Your assignment: Look through the data for the string "blue". Copy every line where it is found.

Given records:
************

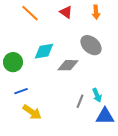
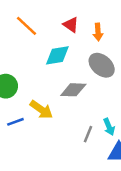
orange arrow: (96, 12) -> (98, 32), moved
cyan diamond: (44, 51) -> (57, 55), moved
yellow arrow: (32, 112) -> (41, 110), moved

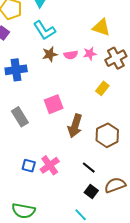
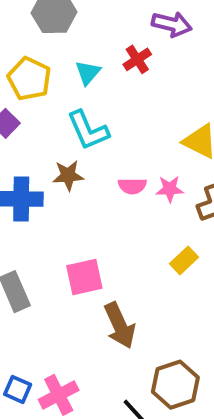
brown star: (50, 54) -> (68, 175), moved
brown arrow: (75, 126) -> (120, 325), turned -50
brown hexagon: (107, 135) -> (175, 385), moved

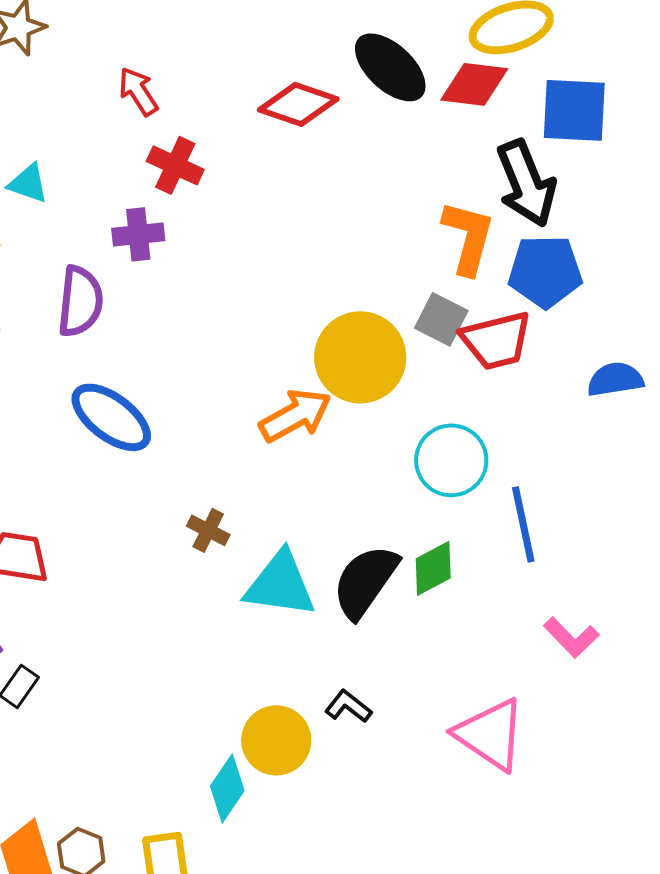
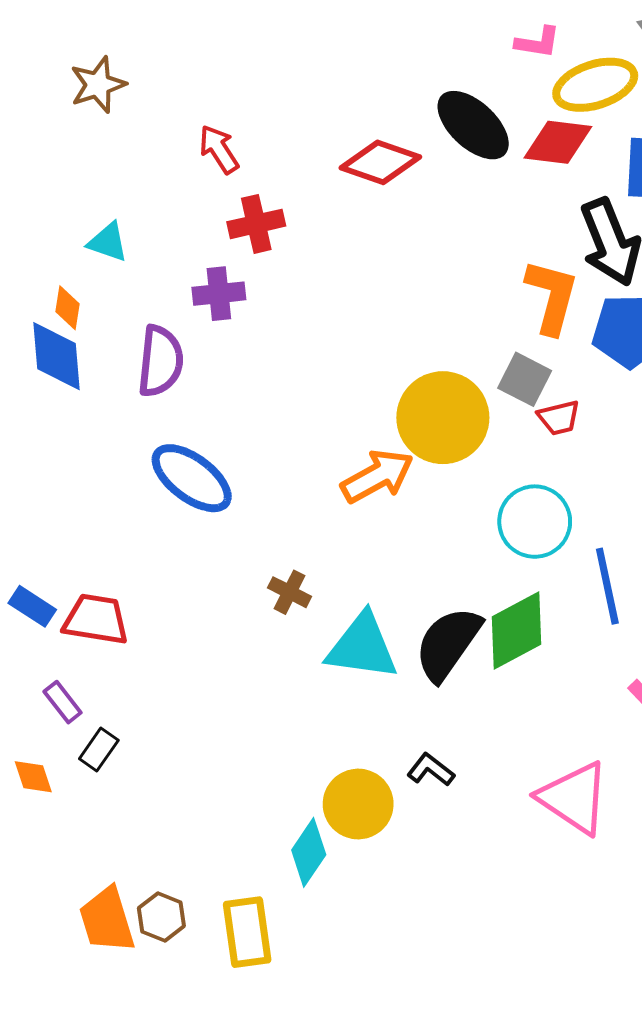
red cross: (175, 165) -> (256, 224), turned -38
red trapezoid: (496, 340) -> (559, 418), moved, size x0.6
green diamond: (433, 568) -> (517, 630), size x1.4

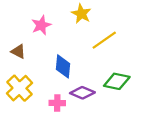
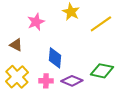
yellow line: (104, 40) -> (101, 24), moved
pink cross: (57, 103) -> (46, 81), moved

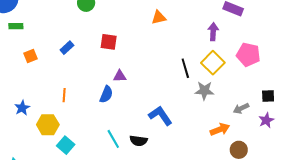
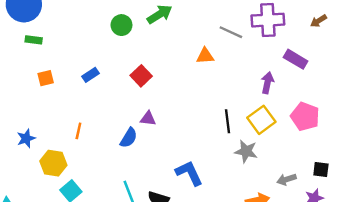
red square: (109, 42) -> (141, 76), turned 30

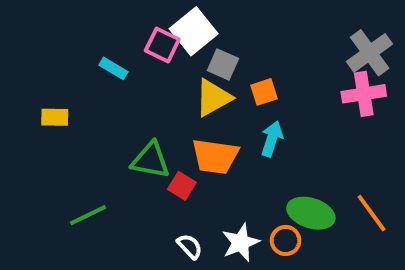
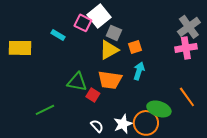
yellow rectangle: (55, 117) -> (20, 48), moved, size x1.6
orange line: (372, 213) -> (187, 97), moved
orange circle: (286, 241) -> (146, 123), size x1.6

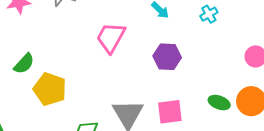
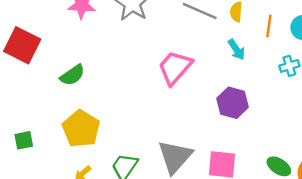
yellow pentagon: (50, 89) -> (81, 129), moved

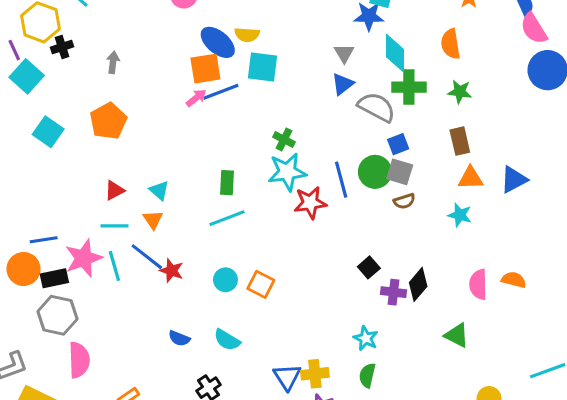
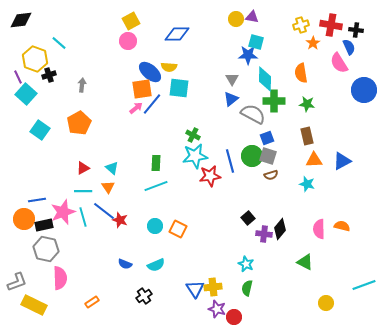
pink semicircle: (534, 29) -> (339, 63), moved
blue line: (221, 92) -> (152, 104), turned -30
cyan semicircle: (227, 340) -> (156, 265), turned -54

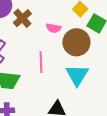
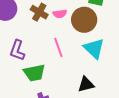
brown cross: (22, 18) -> (39, 12), moved

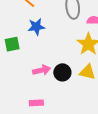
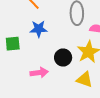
black circle: (62, 72) -> (63, 58), moved

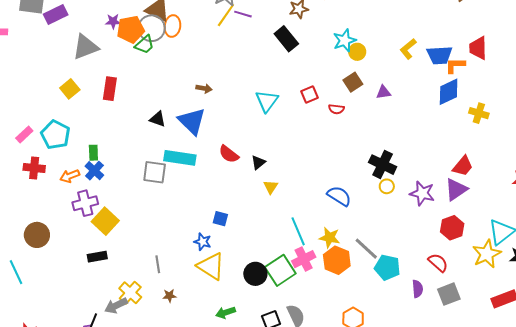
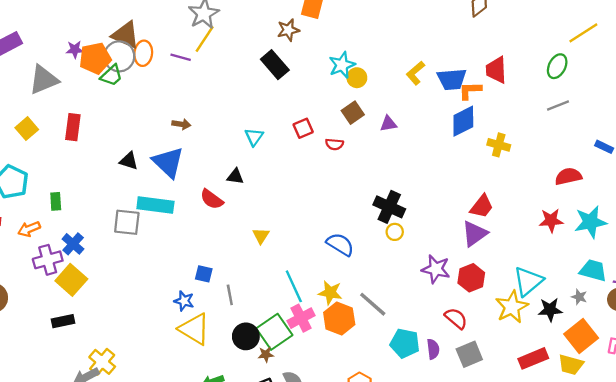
purple line: (243, 14) -> (181, 57), moved
cyan triangle: (267, 101) -> (254, 137), size x0.7
black triangle: (258, 162) -> (235, 177), moved, turned 49
blue cross: (94, 171) -> (73, 244), moved
purple star: (422, 193) -> (436, 269), moved
gray line: (158, 264) -> (230, 295), moved
cyan pentagon: (387, 267) -> (405, 343), moved
brown star: (170, 296) -> (266, 354), moved

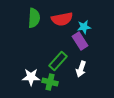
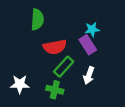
red semicircle: (62, 19) -> (55, 47), moved
white star: (31, 77) -> (20, 84), moved

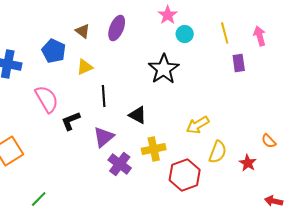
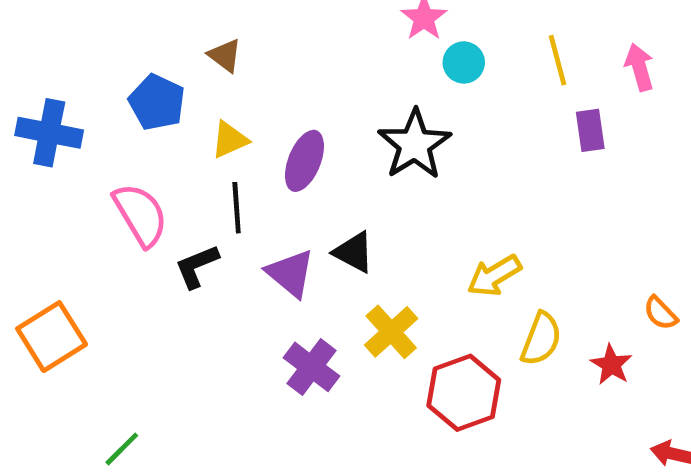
purple ellipse: (117, 28) -> (304, 161), moved
black line: (104, 96) -> (237, 208), moved
purple triangle: (104, 137) -> (290, 273), moved, turned -40
yellow cross: (154, 149) -> (391, 332), turned -30

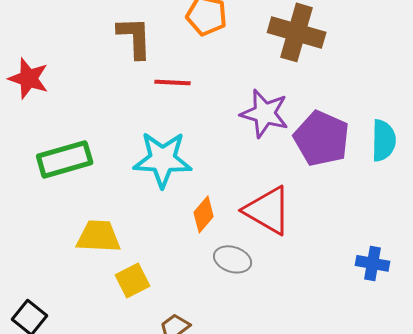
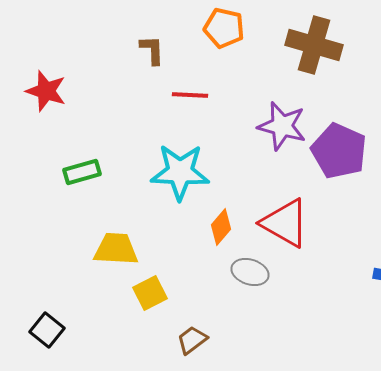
brown L-shape: (135, 37) -> (152, 50), size x0.7
green rectangle: (65, 159) -> (82, 172), size x0.7

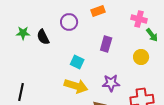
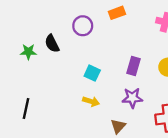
green star: (23, 33) -> (28, 52), moved
purple rectangle: (106, 44) -> (134, 66), moved
yellow arrow: (76, 86) -> (91, 101), size x0.6

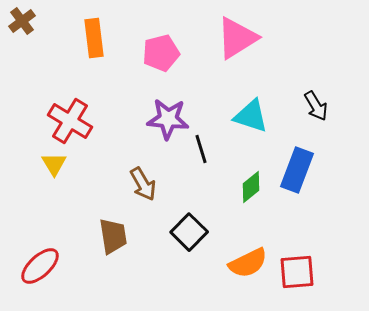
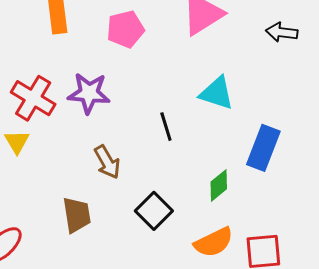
black arrow: (316, 106) -> (282, 32), moved, turned 128
purple star: (168, 119) -> (89, 93), moved
green diamond: (251, 187) -> (219, 185), moved

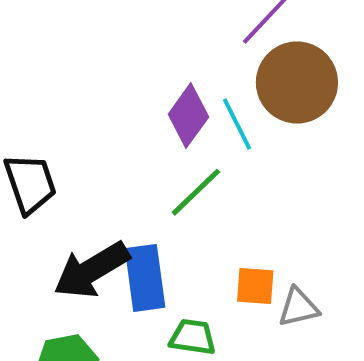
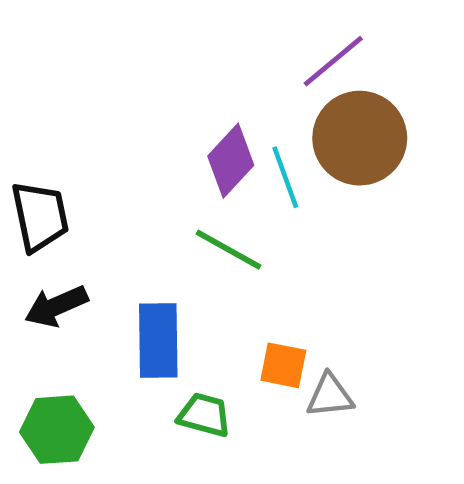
green line: (196, 192) -> (229, 250), turned 66
black arrow: (92, 270) -> (56, 306), moved, size x0.7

************

Task solution:
blue line: (221, 92) -> (152, 104), turned -30
blue cross: (94, 171) -> (73, 244), moved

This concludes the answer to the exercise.